DATA TO EXAMINE >>
—————

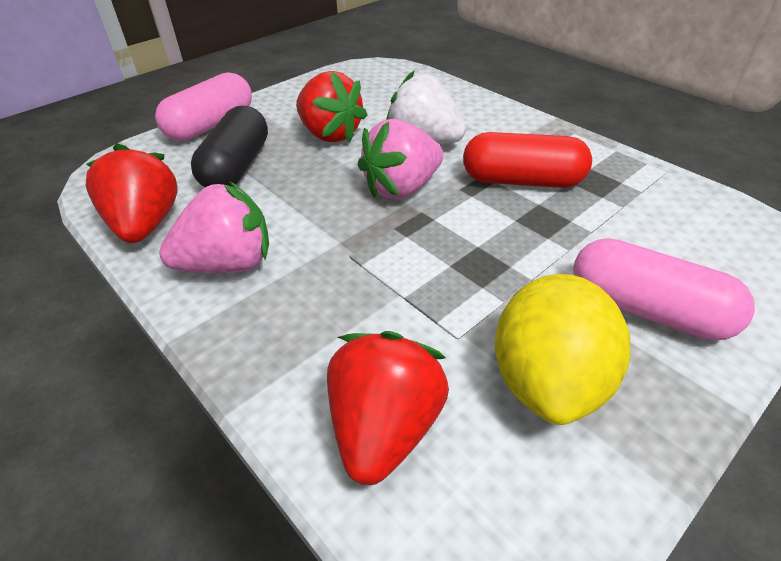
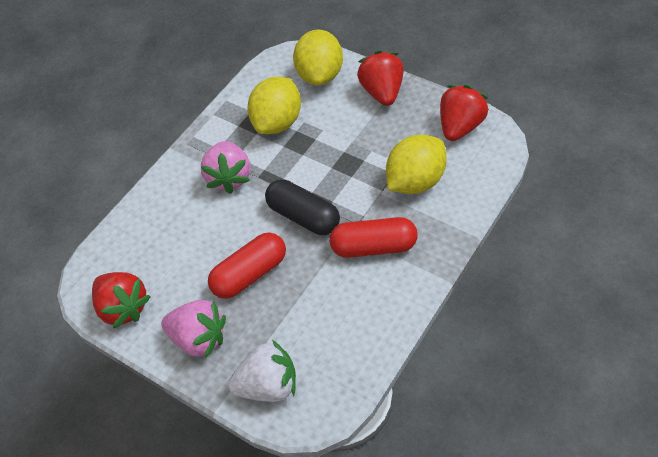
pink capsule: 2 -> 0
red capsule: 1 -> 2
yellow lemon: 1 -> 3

—————

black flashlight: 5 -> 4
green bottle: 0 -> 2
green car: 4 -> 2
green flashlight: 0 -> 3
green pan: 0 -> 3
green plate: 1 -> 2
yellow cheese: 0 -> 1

—————

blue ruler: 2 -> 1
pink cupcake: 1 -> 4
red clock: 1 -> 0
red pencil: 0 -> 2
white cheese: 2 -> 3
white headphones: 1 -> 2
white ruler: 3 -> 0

—————

TASK DESCRIPTION >> What is wanted is a copy of every line in the listing that includes the word "white".

YOUR SOLUTION >>
white cheese: 2 -> 3
white headphones: 1 -> 2
white ruler: 3 -> 0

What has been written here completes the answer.